Records to use:
-- Opening Marker --

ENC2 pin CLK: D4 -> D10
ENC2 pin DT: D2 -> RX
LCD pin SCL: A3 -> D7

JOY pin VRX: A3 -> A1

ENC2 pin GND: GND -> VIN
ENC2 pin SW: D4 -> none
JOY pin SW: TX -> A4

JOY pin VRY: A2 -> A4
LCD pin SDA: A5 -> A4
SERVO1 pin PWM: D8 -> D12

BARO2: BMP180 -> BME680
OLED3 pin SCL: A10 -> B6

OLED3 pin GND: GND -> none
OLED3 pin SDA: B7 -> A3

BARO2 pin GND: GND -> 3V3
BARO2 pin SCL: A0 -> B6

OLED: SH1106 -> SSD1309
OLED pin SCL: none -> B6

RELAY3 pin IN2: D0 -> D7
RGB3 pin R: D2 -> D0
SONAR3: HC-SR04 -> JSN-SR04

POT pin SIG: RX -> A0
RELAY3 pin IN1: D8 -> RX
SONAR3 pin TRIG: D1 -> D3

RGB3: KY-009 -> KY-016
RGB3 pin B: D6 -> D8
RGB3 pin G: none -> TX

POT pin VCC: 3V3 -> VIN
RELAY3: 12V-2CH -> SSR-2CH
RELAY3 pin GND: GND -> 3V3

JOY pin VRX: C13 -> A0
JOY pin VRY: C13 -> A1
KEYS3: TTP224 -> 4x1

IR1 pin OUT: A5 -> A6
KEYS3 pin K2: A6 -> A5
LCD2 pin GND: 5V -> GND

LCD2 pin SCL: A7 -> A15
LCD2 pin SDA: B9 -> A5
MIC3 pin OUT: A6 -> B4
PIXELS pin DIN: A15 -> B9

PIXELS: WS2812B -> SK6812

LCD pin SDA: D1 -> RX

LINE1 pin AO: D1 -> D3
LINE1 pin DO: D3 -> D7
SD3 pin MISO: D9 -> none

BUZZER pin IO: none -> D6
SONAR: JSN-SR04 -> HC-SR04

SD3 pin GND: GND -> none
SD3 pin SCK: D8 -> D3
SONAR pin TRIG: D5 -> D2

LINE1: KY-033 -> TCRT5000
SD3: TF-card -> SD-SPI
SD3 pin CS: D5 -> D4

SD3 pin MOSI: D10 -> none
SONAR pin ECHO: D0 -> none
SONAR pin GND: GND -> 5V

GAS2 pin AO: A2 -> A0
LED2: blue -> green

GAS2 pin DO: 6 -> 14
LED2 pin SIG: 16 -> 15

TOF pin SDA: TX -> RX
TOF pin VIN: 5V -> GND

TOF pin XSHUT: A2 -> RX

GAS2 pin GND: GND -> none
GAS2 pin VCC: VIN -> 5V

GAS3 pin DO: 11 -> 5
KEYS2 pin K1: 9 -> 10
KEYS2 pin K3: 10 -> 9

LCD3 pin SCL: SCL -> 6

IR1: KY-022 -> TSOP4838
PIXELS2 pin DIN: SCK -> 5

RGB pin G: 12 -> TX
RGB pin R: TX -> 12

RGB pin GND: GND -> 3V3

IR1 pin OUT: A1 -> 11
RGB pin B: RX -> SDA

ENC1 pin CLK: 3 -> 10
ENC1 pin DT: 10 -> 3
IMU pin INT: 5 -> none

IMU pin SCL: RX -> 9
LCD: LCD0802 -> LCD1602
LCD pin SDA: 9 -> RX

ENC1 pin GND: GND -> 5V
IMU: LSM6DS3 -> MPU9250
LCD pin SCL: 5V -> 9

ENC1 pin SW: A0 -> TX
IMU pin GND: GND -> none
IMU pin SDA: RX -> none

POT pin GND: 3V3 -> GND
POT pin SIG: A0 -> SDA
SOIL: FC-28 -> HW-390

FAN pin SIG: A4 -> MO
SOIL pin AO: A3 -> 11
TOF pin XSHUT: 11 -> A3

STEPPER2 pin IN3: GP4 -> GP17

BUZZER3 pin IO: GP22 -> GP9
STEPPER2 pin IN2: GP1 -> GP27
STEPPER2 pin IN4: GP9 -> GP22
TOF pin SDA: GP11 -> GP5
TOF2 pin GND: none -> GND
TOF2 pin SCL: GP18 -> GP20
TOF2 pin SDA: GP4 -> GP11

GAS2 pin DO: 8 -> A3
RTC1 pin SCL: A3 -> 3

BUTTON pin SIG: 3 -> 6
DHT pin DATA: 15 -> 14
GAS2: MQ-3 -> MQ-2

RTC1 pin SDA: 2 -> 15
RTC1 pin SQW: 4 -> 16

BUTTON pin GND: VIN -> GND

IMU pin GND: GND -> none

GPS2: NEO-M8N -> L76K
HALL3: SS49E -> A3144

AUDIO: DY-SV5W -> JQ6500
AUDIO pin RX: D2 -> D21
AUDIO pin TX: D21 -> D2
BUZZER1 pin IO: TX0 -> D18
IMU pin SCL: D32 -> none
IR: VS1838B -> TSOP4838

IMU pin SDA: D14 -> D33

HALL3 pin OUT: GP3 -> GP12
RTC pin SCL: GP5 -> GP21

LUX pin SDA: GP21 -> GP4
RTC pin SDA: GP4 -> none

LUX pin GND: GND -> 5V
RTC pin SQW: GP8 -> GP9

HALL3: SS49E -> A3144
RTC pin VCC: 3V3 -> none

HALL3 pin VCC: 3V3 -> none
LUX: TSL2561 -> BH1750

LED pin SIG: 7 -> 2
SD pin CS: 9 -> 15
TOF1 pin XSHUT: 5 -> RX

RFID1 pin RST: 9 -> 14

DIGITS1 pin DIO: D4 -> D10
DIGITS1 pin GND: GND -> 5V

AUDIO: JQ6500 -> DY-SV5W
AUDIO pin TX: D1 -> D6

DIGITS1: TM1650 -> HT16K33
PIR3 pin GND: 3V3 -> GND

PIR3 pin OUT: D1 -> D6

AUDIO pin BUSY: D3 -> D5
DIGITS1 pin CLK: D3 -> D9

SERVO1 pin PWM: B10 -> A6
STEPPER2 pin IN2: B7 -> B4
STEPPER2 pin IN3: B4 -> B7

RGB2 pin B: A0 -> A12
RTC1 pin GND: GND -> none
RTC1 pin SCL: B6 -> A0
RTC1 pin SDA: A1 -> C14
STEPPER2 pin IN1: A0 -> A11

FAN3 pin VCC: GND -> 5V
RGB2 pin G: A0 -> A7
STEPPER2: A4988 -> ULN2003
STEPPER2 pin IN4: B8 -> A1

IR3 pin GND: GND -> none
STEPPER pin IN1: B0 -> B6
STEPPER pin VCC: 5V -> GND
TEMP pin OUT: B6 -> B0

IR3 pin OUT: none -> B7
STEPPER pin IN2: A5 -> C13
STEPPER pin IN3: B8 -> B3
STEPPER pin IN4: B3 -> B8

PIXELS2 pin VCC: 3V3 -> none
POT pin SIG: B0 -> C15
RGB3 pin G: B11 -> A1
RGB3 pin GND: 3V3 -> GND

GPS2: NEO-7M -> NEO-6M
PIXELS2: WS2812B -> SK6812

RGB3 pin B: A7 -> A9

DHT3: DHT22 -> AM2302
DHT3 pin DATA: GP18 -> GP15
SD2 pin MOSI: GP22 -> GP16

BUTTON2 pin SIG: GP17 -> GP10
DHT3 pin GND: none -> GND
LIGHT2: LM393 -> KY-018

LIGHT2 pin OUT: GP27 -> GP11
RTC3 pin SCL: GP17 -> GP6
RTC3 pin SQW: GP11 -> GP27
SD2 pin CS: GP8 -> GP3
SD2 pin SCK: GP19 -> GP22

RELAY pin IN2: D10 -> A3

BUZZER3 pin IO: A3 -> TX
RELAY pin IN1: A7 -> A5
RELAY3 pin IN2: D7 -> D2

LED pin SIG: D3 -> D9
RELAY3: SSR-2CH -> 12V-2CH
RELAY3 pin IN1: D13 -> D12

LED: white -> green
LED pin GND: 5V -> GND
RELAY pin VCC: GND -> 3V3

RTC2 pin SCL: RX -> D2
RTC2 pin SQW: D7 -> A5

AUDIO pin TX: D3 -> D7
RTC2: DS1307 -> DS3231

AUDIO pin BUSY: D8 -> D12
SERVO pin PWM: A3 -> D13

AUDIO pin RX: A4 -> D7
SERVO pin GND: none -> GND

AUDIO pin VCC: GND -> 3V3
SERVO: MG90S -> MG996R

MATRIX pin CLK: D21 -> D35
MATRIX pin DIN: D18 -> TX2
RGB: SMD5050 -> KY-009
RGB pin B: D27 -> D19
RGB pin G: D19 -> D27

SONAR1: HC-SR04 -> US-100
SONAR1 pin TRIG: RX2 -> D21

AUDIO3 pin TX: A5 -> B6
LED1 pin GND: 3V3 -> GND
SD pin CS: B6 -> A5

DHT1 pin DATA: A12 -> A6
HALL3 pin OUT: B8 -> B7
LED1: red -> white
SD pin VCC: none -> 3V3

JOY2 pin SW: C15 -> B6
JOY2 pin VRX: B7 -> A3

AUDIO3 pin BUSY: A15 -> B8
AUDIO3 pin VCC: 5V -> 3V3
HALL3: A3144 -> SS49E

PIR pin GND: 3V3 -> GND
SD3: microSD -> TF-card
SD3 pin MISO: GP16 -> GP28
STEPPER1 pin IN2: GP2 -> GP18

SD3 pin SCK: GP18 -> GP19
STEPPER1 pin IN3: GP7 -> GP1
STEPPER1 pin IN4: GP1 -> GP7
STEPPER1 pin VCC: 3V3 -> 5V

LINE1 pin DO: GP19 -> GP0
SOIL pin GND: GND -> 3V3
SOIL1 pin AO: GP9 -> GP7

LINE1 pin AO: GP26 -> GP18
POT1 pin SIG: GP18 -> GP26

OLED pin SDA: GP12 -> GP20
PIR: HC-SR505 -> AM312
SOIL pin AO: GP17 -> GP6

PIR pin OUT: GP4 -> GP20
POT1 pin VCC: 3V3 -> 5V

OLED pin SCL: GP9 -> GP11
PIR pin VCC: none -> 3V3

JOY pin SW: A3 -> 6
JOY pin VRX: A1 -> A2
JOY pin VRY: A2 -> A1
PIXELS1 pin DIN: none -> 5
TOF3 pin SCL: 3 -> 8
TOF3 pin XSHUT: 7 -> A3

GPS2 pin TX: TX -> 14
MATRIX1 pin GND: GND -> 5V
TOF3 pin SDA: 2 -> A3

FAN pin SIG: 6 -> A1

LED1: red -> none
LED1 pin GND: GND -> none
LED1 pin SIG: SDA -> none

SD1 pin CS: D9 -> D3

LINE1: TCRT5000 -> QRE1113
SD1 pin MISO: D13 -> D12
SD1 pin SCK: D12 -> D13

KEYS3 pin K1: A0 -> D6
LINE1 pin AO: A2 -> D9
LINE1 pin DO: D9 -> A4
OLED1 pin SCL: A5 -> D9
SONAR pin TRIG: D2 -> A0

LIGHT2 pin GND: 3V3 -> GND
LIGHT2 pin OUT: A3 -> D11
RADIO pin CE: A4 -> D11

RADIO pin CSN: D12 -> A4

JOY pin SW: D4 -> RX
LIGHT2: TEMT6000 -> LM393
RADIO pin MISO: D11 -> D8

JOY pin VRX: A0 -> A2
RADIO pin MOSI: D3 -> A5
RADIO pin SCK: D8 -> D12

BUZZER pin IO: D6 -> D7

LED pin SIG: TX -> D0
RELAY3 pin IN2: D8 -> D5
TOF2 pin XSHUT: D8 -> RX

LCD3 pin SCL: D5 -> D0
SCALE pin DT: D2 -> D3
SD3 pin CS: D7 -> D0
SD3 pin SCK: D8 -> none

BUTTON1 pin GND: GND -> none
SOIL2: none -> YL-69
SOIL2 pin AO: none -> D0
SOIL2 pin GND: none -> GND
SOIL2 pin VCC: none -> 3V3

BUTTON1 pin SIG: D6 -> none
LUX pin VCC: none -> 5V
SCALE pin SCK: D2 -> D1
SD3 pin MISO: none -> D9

-- Closing Marker --

What the exercise asks:
What you return must be the lines above that run from the line with "JOY pin VRX: A1 -> A2" to the line with "SD3 pin CS: D7 -> D0", inclusive, each copied exactly.

Solution to this problem:
JOY pin VRX: A1 -> A2
JOY pin VRY: A2 -> A1
PIXELS1 pin DIN: none -> 5
TOF3 pin SCL: 3 -> 8
TOF3 pin XSHUT: 7 -> A3

GPS2 pin TX: TX -> 14
MATRIX1 pin GND: GND -> 5V
TOF3 pin SDA: 2 -> A3

FAN pin SIG: 6 -> A1

LED1: red -> none
LED1 pin GND: GND -> none
LED1 pin SIG: SDA -> none

SD1 pin CS: D9 -> D3

LINE1: TCRT5000 -> QRE1113
SD1 pin MISO: D13 -> D12
SD1 pin SCK: D12 -> D13

KEYS3 pin K1: A0 -> D6
LINE1 pin AO: A2 -> D9
LINE1 pin DO: D9 -> A4
OLED1 pin SCL: A5 -> D9
SONAR pin TRIG: D2 -> A0

LIGHT2 pin GND: 3V3 -> GND
LIGHT2 pin OUT: A3 -> D11
RADIO pin CE: A4 -> D11

RADIO pin CSN: D12 -> A4

JOY pin SW: D4 -> RX
LIGHT2: TEMT6000 -> LM393
RADIO pin MISO: D11 -> D8

JOY pin VRX: A0 -> A2
RADIO pin MOSI: D3 -> A5
RADIO pin SCK: D8 -> D12

BUZZER pin IO: D6 -> D7

LED pin SIG: TX -> D0
RELAY3 pin IN2: D8 -> D5
TOF2 pin XSHUT: D8 -> RX

LCD3 pin SCL: D5 -> D0
SCALE pin DT: D2 -> D3
SD3 pin CS: D7 -> D0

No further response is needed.